Dataset excerpts

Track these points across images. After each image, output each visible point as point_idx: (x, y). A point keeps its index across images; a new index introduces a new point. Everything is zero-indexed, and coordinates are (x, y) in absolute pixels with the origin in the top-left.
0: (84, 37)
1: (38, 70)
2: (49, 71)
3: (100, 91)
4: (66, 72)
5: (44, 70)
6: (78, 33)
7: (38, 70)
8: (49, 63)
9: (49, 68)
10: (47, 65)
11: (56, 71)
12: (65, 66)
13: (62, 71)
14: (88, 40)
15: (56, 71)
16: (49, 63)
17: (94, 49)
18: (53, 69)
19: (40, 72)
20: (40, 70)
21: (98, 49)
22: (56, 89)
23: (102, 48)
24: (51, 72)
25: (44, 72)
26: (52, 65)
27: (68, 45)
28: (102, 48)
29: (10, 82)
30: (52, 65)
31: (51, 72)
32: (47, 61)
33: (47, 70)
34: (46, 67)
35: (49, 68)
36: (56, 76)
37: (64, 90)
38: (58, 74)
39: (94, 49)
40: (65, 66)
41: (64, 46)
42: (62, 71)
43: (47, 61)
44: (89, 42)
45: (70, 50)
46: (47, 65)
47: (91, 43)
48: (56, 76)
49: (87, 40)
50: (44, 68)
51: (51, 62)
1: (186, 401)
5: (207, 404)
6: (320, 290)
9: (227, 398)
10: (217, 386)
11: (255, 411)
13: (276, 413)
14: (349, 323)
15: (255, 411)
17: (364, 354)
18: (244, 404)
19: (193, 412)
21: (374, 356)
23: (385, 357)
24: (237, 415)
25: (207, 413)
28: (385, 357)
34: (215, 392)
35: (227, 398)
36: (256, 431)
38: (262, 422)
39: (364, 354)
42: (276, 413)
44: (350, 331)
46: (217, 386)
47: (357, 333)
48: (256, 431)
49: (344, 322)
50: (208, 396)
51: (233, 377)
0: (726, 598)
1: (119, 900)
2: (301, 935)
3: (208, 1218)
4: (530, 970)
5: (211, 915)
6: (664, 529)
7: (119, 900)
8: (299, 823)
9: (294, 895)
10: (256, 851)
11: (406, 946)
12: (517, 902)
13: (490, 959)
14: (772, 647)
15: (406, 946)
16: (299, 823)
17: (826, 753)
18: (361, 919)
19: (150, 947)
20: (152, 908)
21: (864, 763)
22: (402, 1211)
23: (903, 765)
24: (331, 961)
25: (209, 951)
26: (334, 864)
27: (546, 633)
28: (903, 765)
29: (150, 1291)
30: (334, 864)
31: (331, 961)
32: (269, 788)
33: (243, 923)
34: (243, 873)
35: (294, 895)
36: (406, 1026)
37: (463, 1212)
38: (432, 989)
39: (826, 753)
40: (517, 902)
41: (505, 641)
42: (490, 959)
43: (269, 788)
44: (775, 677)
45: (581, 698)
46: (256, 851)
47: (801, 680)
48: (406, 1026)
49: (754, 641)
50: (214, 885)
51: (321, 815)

What is required
Copy the whole listing above line for line, changing nothing.

Reply
Track these points across images. After each image, output each visible point as point_idx: (x, y). A point keeps its index across images; a new index introduces a new point. Everything is zero-indexed, and coordinates are (x, y) in absolute pixels with the origin in the top-left.
0: (84, 37)
1: (38, 70)
2: (49, 71)
3: (100, 91)
4: (66, 72)
5: (44, 70)
6: (78, 33)
7: (38, 70)
8: (49, 63)
9: (49, 68)
10: (47, 65)
11: (56, 71)
12: (65, 66)
13: (62, 71)
14: (88, 40)
15: (56, 71)
16: (49, 63)
17: (94, 49)
18: (53, 69)
19: (40, 72)
20: (40, 70)
21: (98, 49)
22: (56, 89)
23: (102, 48)
24: (51, 72)
25: (44, 72)
26: (52, 65)
27: (68, 45)
28: (102, 48)
29: (10, 82)
30: (52, 65)
31: (51, 72)
32: (47, 61)
33: (47, 70)
34: (46, 67)
35: (49, 68)
36: (56, 76)
37: (64, 90)
38: (58, 74)
39: (94, 49)
40: (65, 66)
41: (64, 46)
42: (62, 71)
43: (47, 61)
44: (89, 42)
45: (70, 50)
46: (47, 65)
47: (91, 43)
48: (56, 76)
49: (87, 40)
50: (44, 68)
51: (51, 62)
1: (186, 401)
5: (207, 404)
6: (320, 290)
9: (227, 398)
10: (217, 386)
11: (255, 411)
13: (276, 413)
14: (349, 323)
15: (255, 411)
17: (364, 354)
18: (244, 404)
19: (193, 412)
21: (374, 356)
23: (385, 357)
24: (237, 415)
25: (207, 413)
28: (385, 357)
34: (215, 392)
35: (227, 398)
36: (256, 431)
38: (262, 422)
39: (364, 354)
42: (276, 413)
44: (350, 331)
46: (217, 386)
47: (357, 333)
48: (256, 431)
49: (344, 322)
50: (208, 396)
51: (233, 377)
0: (726, 598)
1: (119, 900)
2: (301, 935)
3: (208, 1218)
4: (530, 970)
5: (211, 915)
6: (664, 529)
7: (119, 900)
8: (299, 823)
9: (294, 895)
10: (256, 851)
11: (406, 946)
12: (517, 902)
13: (490, 959)
14: (772, 647)
15: (406, 946)
16: (299, 823)
17: (826, 753)
18: (361, 919)
19: (150, 947)
20: (152, 908)
21: (864, 763)
22: (402, 1211)
23: (903, 765)
24: (331, 961)
25: (209, 951)
26: (334, 864)
27: (546, 633)
28: (903, 765)
29: (150, 1291)
30: (334, 864)
31: (331, 961)
32: (269, 788)
33: (243, 923)
34: (243, 873)
35: (294, 895)
36: (406, 1026)
37: (463, 1212)
38: (432, 989)
39: (826, 753)
40: (517, 902)
41: (505, 641)
42: (490, 959)
43: (269, 788)
44: (775, 677)
45: (581, 698)
46: (256, 851)
47: (801, 680)
48: (406, 1026)
49: (754, 641)
50: (214, 885)
51: (321, 815)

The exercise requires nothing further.